Description of the task: The task calls for every line of the data to be repeated exactly.

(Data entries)
------------------------------------------------------------------------

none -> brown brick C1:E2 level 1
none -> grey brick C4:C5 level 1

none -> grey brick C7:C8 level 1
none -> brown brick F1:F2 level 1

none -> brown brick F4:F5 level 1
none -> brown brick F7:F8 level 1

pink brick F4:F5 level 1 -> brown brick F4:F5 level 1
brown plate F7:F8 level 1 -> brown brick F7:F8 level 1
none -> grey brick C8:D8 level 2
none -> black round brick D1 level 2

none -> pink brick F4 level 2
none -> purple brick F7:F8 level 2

------------------------------------------------------------------------

Task result:
none -> brown brick C1:E2 level 1
none -> grey brick C4:C5 level 1

none -> grey brick C7:C8 level 1
none -> brown brick F1:F2 level 1

none -> brown brick F4:F5 level 1
none -> brown brick F7:F8 level 1

pink brick F4:F5 level 1 -> brown brick F4:F5 level 1
brown plate F7:F8 level 1 -> brown brick F7:F8 level 1
none -> grey brick C8:D8 level 2
none -> black round brick D1 level 2

none -> pink brick F4 level 2
none -> purple brick F7:F8 level 2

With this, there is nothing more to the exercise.